(Dataset extract)

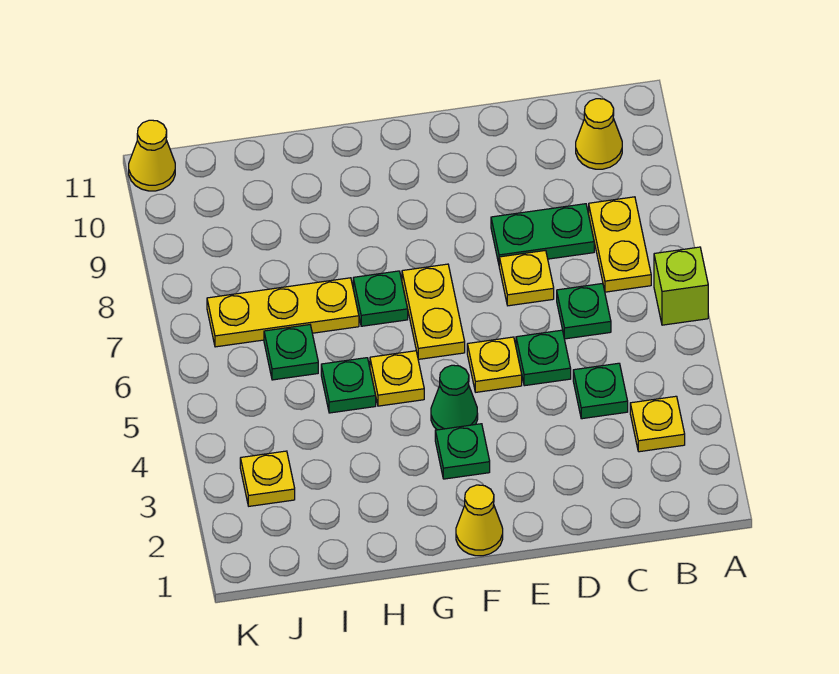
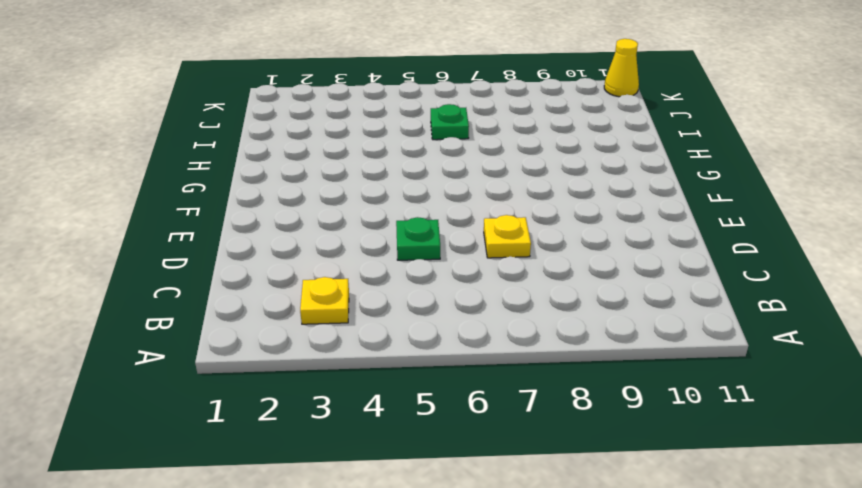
none -> lime brick A6 level 1
none -> yellow plate B7:B8 level 1
none -> yellow cone B10 level 1

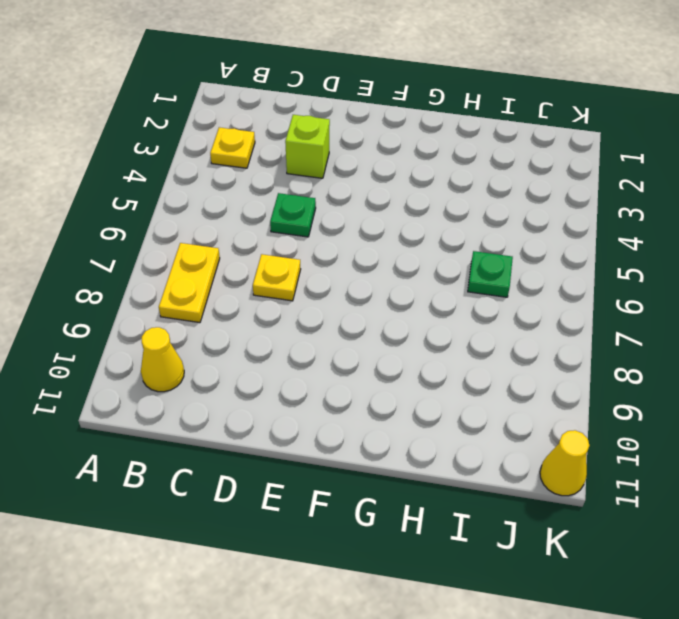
lime brick D3 level 1 -> lime brick A6 level 1
none -> green plate C4 level 1
none -> green plate C6 level 1
none -> green plate C8:D8 level 1

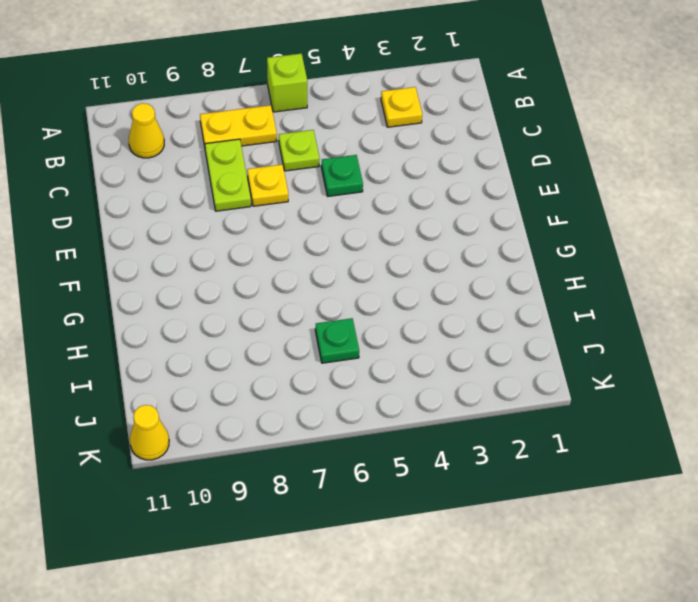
lime plate C6 level 1 -> green plate C6 level 1
lime plate C8:D8 level 1 -> green plate C8:D8 level 1
none -> green plate C4 level 1
none -> yellow plate E5 level 1
none -> yellow cone F1 level 1

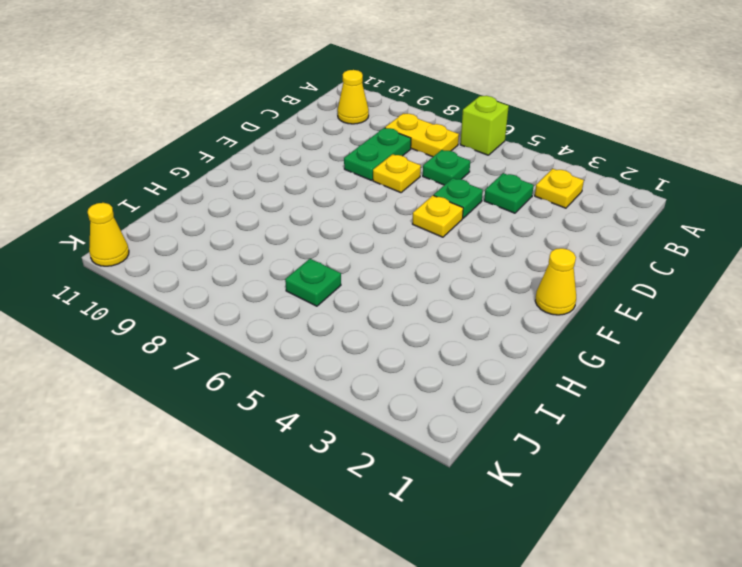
none -> green plate F3 level 1
none -> green cone F4 level 1
none -> yellow plate F6:F7 level 1

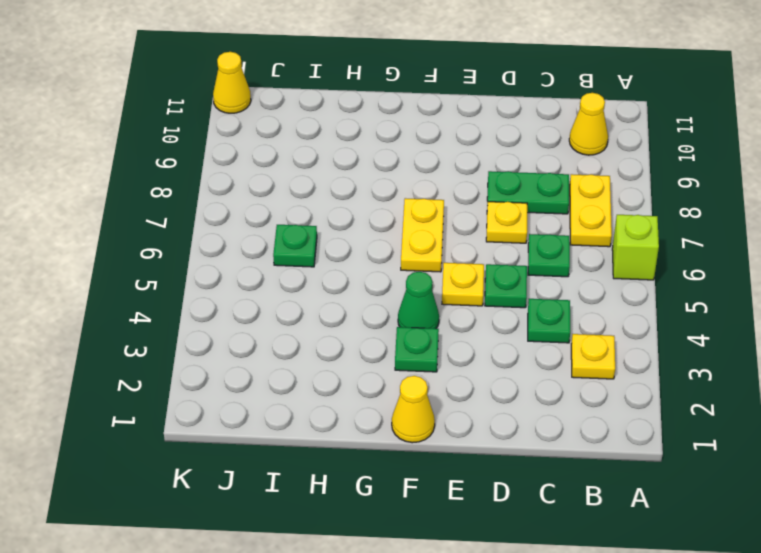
none -> yellow plate G5 level 1
none -> green plate G7 level 1
none -> green plate H5 level 1

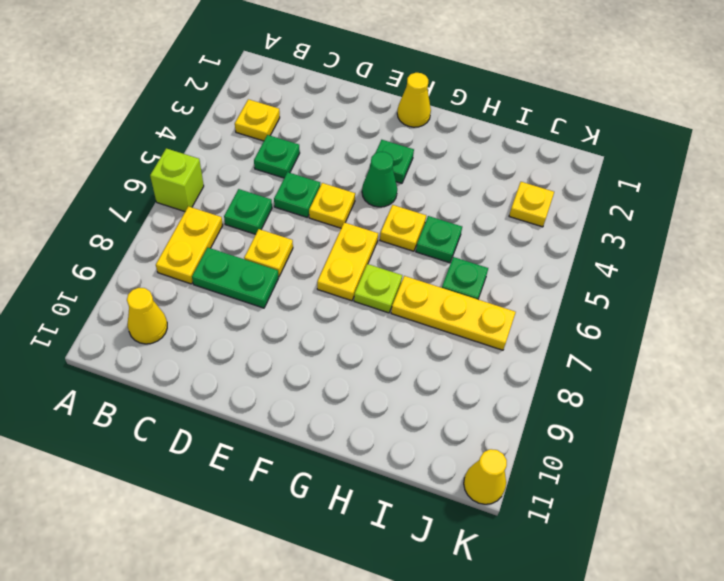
lime plate G7 level 1 -> green plate G7 level 1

(End Dataset extract)

Retyping should start at the first line of the data above and stop after the line with "none -> green plate G7 level 1", and no picture should be included.

**Exercise result:**
none -> lime brick A6 level 1
none -> yellow plate B7:B8 level 1
none -> yellow cone B10 level 1

lime brick D3 level 1 -> lime brick A6 level 1
none -> green plate C4 level 1
none -> green plate C6 level 1
none -> green plate C8:D8 level 1

lime plate C6 level 1 -> green plate C6 level 1
lime plate C8:D8 level 1 -> green plate C8:D8 level 1
none -> green plate C4 level 1
none -> yellow plate E5 level 1
none -> yellow cone F1 level 1

none -> green plate F3 level 1
none -> green cone F4 level 1
none -> yellow plate F6:F7 level 1

none -> yellow plate G5 level 1
none -> green plate G7 level 1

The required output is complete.